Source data
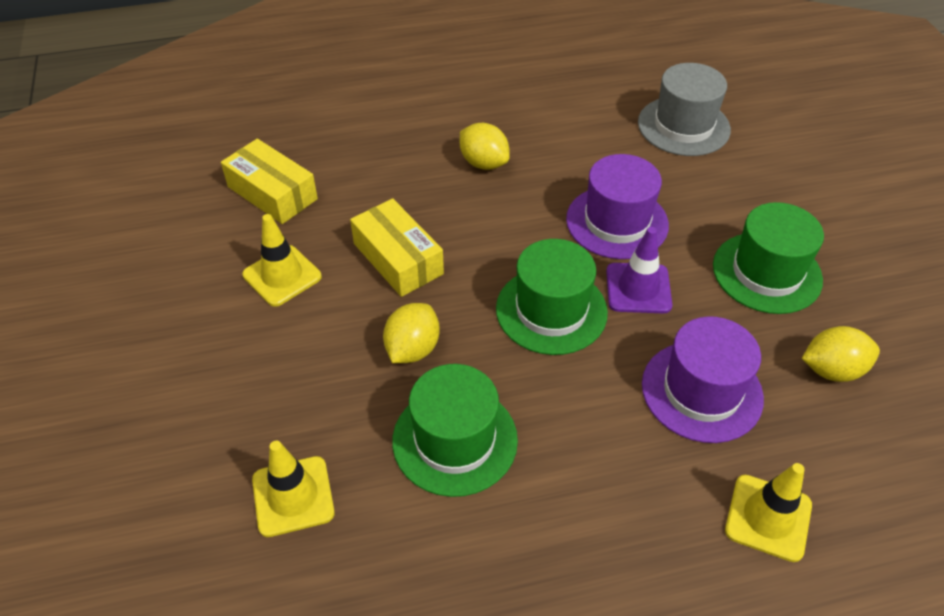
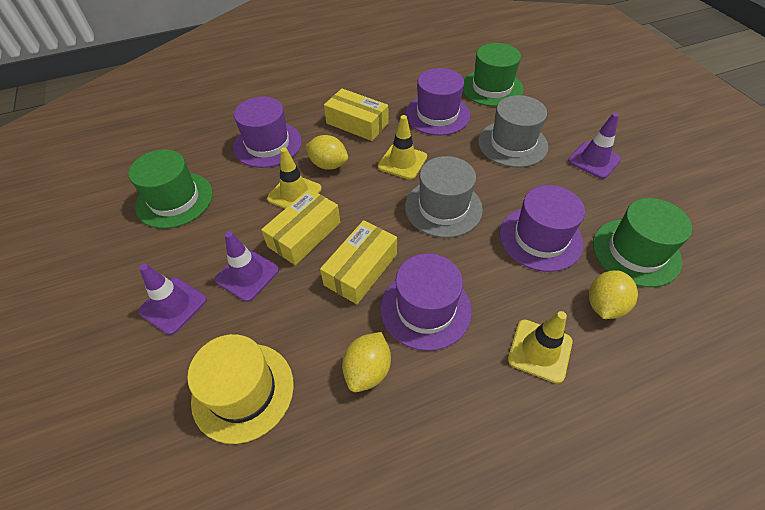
grey hat: 1 -> 2
purple hat: 2 -> 4
purple traffic cone: 1 -> 3
yellow box: 2 -> 3
yellow hat: 0 -> 1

EXERCISE GOAL: Your answer must be an exact transcription of the records above, minus the pictures.

TASK OUTPUT:
grey hat: 1 -> 2
purple hat: 2 -> 4
purple traffic cone: 1 -> 3
yellow box: 2 -> 3
yellow hat: 0 -> 1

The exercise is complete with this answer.